### [WHAT YOU SHOULD DO]
Restrict the output to the lines below starting at the one that contains "J1 pin 1: 0V -> VS" and ending at the one that contains "U205: buffer 74HC125", and restate them word for word, both ends included.

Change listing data
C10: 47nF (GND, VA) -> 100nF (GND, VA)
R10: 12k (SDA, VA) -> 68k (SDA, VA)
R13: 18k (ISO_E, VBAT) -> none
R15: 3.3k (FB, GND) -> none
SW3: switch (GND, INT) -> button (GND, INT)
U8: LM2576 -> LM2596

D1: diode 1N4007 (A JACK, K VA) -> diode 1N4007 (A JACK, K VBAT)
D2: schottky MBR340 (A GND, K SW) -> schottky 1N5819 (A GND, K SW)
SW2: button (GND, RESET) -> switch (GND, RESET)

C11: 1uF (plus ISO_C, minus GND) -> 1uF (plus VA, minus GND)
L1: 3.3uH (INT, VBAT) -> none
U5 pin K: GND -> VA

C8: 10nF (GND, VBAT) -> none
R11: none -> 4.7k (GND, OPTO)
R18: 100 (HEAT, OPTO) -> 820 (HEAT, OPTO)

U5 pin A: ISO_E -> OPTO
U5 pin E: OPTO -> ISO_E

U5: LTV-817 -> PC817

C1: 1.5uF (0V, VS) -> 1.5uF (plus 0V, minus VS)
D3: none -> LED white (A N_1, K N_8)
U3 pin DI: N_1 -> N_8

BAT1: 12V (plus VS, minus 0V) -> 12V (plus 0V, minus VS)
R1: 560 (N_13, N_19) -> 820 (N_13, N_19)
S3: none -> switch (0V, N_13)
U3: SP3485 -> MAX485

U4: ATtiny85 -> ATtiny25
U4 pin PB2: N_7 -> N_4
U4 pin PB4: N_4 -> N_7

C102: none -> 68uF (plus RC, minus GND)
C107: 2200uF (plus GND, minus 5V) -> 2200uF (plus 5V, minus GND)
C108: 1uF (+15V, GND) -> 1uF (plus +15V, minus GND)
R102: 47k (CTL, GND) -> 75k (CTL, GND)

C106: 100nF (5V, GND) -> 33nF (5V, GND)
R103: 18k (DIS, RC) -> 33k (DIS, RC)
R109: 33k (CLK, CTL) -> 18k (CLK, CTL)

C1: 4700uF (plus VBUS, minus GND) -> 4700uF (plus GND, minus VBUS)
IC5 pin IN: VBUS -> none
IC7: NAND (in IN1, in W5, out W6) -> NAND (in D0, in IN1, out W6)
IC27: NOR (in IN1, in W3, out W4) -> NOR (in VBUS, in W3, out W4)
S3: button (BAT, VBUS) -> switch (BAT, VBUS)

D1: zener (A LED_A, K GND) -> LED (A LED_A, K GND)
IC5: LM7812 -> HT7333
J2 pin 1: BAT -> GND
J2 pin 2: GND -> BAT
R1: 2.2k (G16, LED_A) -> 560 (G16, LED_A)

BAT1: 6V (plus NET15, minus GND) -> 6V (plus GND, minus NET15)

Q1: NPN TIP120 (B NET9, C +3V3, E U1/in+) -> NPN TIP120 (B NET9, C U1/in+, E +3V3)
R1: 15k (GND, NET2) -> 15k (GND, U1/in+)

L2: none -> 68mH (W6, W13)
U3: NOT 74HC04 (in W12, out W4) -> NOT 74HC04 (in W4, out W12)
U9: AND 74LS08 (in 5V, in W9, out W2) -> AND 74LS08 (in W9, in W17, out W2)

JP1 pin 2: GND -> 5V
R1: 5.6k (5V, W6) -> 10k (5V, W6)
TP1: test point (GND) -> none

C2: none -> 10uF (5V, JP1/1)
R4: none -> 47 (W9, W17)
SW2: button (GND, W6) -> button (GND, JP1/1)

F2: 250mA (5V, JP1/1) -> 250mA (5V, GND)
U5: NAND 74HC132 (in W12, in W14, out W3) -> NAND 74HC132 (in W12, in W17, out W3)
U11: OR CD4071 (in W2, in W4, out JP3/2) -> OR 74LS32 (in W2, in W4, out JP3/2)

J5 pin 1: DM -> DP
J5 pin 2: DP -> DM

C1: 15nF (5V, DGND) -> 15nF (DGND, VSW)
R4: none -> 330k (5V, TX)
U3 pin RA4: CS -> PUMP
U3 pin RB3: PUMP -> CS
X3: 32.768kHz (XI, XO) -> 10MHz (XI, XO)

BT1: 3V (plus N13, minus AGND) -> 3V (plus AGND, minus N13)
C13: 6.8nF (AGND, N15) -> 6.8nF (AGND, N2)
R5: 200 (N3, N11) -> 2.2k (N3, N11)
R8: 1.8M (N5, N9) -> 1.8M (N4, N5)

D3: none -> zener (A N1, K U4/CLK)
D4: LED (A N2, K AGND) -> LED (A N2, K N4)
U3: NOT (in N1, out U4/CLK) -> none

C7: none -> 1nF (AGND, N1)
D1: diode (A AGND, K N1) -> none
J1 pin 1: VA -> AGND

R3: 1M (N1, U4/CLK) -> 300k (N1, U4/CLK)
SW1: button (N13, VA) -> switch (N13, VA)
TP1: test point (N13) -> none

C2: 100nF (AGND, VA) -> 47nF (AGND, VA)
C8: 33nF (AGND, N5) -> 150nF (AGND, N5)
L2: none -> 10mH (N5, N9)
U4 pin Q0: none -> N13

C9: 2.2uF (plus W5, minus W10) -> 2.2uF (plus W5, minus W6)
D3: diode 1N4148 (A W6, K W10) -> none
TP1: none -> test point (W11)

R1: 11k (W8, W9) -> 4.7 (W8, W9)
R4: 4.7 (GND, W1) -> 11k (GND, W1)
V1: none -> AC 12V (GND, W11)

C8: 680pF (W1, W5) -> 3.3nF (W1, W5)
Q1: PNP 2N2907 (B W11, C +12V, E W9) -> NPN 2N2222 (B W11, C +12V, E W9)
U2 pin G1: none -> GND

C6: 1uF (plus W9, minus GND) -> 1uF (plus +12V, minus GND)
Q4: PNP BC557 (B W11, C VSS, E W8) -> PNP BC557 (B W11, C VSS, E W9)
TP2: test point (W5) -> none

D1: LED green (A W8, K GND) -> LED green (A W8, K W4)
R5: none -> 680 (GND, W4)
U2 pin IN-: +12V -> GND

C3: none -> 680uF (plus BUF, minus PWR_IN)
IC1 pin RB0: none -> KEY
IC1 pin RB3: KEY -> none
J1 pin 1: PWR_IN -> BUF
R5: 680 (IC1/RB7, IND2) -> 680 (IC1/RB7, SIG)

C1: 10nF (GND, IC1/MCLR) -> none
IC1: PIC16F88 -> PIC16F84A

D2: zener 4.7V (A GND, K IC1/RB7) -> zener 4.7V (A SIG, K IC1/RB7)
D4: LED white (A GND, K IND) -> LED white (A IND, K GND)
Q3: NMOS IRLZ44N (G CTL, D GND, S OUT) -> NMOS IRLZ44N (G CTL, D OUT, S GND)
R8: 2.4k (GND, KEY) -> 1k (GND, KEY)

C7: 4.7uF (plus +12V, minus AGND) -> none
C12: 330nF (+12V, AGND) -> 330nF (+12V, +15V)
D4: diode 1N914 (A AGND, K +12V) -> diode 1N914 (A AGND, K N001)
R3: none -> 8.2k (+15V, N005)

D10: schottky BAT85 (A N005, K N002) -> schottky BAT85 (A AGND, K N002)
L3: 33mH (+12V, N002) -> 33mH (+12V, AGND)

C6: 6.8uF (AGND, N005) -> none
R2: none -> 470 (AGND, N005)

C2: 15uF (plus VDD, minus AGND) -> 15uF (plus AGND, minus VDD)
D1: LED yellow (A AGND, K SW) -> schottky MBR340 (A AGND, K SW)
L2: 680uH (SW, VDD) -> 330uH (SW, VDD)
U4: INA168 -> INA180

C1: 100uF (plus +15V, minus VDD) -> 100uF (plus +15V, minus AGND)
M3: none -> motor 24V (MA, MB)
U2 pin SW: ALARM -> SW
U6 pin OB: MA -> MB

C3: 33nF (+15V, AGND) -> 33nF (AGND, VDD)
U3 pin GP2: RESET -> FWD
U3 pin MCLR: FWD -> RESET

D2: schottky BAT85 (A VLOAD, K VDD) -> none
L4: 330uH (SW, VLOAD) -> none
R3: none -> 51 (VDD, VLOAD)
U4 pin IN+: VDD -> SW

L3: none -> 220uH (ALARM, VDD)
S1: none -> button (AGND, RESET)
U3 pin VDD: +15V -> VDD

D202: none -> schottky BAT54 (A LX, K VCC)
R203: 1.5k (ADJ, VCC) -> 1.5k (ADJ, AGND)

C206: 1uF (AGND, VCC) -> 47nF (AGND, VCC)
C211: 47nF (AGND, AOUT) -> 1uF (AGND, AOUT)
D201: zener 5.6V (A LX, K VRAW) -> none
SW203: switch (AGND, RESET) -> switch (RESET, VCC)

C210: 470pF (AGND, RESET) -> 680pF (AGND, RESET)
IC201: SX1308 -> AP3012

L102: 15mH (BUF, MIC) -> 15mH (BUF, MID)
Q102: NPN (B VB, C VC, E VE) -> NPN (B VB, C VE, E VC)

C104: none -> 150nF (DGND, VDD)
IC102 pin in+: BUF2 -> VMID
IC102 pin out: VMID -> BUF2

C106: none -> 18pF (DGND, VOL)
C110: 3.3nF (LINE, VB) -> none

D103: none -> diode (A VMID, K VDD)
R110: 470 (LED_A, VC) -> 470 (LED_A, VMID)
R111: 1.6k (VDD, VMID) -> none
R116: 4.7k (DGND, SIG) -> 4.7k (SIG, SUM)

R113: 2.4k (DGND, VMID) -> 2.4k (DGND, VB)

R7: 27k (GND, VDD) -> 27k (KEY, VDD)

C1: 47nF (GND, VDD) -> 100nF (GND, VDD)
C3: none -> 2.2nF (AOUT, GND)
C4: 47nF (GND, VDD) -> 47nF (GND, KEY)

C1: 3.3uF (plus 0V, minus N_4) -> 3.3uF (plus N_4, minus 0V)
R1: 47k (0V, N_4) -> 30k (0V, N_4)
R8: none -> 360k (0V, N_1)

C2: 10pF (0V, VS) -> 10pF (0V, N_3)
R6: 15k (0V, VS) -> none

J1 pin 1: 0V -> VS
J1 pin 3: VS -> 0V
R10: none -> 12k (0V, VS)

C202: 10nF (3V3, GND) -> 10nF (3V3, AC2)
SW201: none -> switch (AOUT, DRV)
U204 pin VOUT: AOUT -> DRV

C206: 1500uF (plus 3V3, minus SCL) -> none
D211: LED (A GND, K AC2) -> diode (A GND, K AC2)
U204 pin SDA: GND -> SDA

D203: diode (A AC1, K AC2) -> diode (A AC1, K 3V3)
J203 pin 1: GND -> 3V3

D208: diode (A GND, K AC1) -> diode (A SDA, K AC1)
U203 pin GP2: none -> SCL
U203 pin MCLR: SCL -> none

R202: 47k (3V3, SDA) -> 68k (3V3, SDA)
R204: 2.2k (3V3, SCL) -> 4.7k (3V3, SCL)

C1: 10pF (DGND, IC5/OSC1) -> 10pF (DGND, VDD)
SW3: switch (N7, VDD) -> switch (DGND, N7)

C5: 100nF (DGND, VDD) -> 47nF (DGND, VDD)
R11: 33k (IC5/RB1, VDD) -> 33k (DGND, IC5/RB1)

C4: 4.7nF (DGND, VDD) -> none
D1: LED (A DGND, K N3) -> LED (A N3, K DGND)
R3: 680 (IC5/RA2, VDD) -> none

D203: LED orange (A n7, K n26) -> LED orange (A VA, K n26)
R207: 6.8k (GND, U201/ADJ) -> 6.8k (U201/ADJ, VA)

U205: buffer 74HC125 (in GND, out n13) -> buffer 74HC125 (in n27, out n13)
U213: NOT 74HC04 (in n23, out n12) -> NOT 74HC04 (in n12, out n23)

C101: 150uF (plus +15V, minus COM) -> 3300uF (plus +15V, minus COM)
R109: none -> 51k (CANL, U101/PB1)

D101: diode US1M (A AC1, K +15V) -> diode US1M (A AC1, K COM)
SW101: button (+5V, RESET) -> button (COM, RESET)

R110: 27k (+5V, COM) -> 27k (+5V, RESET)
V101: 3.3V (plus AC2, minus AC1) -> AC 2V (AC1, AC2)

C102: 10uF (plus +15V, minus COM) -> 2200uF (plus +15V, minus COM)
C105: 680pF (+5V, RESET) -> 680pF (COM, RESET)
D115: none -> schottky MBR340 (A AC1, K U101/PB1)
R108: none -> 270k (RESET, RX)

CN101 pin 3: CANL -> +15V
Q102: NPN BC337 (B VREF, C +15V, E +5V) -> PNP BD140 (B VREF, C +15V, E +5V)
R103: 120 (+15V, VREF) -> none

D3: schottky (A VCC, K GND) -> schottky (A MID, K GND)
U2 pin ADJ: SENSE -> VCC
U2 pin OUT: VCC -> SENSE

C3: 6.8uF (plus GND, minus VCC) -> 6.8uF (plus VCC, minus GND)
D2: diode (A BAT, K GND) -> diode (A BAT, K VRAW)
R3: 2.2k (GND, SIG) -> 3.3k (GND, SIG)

### [EXPECTED ANSWER]
J1 pin 1: 0V -> VS
J1 pin 3: VS -> 0V
R10: none -> 12k (0V, VS)

C202: 10nF (3V3, GND) -> 10nF (3V3, AC2)
SW201: none -> switch (AOUT, DRV)
U204 pin VOUT: AOUT -> DRV

C206: 1500uF (plus 3V3, minus SCL) -> none
D211: LED (A GND, K AC2) -> diode (A GND, K AC2)
U204 pin SDA: GND -> SDA

D203: diode (A AC1, K AC2) -> diode (A AC1, K 3V3)
J203 pin 1: GND -> 3V3

D208: diode (A GND, K AC1) -> diode (A SDA, K AC1)
U203 pin GP2: none -> SCL
U203 pin MCLR: SCL -> none

R202: 47k (3V3, SDA) -> 68k (3V3, SDA)
R204: 2.2k (3V3, SCL) -> 4.7k (3V3, SCL)

C1: 10pF (DGND, IC5/OSC1) -> 10pF (DGND, VDD)
SW3: switch (N7, VDD) -> switch (DGND, N7)

C5: 100nF (DGND, VDD) -> 47nF (DGND, VDD)
R11: 33k (IC5/RB1, VDD) -> 33k (DGND, IC5/RB1)

C4: 4.7nF (DGND, VDD) -> none
D1: LED (A DGND, K N3) -> LED (A N3, K DGND)
R3: 680 (IC5/RA2, VDD) -> none

D203: LED orange (A n7, K n26) -> LED orange (A VA, K n26)
R207: 6.8k (GND, U201/ADJ) -> 6.8k (U201/ADJ, VA)

U205: buffer 74HC125 (in GND, out n13) -> buffer 74HC125 (in n27, out n13)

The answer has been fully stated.